- **What is expected**: Say how many lines below contain the word "blue". The number is the entire reply.

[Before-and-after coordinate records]
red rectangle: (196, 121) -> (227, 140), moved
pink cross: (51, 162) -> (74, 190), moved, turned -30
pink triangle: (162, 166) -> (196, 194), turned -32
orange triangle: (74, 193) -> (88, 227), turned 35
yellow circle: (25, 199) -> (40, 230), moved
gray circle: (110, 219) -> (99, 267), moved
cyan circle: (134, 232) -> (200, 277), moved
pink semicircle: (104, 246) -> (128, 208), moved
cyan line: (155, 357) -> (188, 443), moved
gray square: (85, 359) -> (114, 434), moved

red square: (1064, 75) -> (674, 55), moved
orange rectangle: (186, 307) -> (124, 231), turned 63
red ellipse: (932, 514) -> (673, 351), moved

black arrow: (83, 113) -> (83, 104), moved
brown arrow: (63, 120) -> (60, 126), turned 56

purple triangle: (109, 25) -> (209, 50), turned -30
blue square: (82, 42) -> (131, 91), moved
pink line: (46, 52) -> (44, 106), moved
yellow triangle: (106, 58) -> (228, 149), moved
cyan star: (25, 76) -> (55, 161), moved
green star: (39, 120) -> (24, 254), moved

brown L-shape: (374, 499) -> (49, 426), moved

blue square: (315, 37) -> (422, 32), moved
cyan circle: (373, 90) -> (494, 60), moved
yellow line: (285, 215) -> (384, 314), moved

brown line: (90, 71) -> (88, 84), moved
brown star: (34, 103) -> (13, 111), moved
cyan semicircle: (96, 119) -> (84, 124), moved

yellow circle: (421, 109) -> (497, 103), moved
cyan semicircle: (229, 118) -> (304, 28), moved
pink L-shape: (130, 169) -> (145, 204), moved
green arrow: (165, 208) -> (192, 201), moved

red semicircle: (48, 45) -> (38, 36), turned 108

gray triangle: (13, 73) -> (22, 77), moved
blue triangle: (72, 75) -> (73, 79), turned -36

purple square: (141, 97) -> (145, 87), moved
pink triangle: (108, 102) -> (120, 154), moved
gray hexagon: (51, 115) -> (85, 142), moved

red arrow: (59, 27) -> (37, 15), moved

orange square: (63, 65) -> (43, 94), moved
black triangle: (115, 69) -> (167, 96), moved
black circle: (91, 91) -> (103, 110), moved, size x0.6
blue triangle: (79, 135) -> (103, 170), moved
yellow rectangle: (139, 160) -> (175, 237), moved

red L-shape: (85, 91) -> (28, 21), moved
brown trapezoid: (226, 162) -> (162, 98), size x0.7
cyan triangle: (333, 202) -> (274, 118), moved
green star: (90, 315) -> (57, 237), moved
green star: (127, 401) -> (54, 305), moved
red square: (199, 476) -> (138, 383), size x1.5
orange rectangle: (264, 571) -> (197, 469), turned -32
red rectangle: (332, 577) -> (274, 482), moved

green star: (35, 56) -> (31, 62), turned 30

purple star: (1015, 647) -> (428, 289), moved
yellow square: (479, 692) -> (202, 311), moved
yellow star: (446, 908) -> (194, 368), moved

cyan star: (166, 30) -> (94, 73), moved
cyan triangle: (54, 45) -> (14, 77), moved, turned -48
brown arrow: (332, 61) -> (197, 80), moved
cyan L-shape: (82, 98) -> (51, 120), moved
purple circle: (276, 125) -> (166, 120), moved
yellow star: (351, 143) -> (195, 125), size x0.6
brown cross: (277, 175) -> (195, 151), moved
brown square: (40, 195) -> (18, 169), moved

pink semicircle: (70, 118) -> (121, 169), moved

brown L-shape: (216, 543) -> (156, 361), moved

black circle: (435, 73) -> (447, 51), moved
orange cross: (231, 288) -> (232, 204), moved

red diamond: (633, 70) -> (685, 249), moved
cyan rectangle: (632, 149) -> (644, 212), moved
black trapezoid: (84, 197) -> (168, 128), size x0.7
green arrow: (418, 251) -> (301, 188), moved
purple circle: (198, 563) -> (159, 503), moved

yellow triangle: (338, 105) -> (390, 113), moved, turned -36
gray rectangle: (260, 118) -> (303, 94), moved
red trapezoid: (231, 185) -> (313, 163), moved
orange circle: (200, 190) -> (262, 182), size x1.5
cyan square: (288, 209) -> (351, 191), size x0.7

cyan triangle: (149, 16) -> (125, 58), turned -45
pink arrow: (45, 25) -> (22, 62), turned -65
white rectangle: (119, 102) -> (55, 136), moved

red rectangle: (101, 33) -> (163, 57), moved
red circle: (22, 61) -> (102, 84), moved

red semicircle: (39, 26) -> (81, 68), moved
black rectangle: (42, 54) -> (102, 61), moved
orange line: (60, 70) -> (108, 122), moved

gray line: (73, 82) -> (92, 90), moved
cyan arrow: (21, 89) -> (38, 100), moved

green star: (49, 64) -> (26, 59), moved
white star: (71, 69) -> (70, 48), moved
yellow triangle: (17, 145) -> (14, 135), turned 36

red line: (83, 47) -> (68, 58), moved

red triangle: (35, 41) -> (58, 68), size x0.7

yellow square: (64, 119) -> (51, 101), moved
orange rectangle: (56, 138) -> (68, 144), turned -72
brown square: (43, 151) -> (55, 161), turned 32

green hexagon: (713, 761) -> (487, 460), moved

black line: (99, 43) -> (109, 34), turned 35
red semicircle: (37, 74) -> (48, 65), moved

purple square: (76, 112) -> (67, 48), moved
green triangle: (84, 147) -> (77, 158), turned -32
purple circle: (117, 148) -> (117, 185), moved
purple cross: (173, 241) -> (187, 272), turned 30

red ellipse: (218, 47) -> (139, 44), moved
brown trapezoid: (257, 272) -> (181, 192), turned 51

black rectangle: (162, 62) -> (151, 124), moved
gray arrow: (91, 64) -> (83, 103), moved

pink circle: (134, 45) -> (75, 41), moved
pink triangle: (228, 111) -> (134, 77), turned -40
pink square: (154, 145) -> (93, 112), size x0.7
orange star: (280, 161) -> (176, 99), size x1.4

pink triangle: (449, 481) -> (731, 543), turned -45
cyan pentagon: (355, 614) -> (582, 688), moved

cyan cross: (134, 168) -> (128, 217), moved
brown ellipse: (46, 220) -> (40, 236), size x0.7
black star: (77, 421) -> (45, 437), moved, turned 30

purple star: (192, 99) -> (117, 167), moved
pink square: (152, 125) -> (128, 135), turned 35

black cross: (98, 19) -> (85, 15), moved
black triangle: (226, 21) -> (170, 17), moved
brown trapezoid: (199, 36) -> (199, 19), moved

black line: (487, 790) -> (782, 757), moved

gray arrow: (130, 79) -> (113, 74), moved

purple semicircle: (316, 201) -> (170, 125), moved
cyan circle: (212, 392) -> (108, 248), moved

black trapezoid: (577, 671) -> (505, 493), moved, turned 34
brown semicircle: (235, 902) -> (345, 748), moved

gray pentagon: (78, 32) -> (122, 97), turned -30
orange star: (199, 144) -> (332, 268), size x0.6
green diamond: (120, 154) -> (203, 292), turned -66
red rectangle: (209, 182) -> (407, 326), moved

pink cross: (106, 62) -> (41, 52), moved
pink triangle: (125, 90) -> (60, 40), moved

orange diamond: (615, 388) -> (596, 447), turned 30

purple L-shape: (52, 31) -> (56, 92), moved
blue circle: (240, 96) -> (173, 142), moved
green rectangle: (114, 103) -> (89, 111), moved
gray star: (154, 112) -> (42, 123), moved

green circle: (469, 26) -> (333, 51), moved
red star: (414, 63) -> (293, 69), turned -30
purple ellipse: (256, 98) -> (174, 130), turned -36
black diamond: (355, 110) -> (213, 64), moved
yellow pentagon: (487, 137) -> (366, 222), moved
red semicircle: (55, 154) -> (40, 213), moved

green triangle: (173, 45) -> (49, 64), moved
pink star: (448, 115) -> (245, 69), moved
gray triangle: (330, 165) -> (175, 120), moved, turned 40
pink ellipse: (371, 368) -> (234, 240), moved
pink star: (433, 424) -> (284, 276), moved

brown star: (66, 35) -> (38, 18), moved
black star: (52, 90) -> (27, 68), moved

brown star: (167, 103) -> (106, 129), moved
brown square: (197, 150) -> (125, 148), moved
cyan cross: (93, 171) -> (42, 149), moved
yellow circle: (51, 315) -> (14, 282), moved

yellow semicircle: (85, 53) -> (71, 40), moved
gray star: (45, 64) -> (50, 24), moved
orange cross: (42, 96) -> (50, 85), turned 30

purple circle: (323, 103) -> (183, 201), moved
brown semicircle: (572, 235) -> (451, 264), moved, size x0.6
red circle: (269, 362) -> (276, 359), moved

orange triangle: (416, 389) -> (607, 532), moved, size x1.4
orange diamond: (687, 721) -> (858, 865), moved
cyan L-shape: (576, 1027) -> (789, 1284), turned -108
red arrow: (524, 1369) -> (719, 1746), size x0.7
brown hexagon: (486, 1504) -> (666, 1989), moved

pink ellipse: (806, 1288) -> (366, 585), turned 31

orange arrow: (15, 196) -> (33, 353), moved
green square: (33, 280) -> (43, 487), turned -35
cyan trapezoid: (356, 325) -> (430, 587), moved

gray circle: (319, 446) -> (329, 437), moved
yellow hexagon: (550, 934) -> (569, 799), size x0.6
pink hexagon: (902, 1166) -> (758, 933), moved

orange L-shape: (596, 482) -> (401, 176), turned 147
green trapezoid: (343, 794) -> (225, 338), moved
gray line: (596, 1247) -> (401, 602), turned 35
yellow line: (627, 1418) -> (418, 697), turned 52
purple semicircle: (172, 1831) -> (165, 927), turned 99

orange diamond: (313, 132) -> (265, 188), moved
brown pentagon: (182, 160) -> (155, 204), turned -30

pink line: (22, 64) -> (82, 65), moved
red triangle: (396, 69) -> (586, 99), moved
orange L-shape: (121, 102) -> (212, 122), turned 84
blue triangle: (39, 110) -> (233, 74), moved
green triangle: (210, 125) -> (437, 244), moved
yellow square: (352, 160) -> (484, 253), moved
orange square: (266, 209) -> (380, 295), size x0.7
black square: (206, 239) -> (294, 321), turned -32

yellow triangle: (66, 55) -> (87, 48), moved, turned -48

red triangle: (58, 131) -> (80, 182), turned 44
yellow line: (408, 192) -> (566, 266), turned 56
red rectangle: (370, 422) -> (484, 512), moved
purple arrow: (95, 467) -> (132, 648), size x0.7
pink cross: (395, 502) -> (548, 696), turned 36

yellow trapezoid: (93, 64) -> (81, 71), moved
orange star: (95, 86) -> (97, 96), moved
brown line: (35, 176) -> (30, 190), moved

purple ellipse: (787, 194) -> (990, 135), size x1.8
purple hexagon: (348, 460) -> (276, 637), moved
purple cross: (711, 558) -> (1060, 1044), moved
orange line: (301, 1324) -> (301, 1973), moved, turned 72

- **Task result**: 6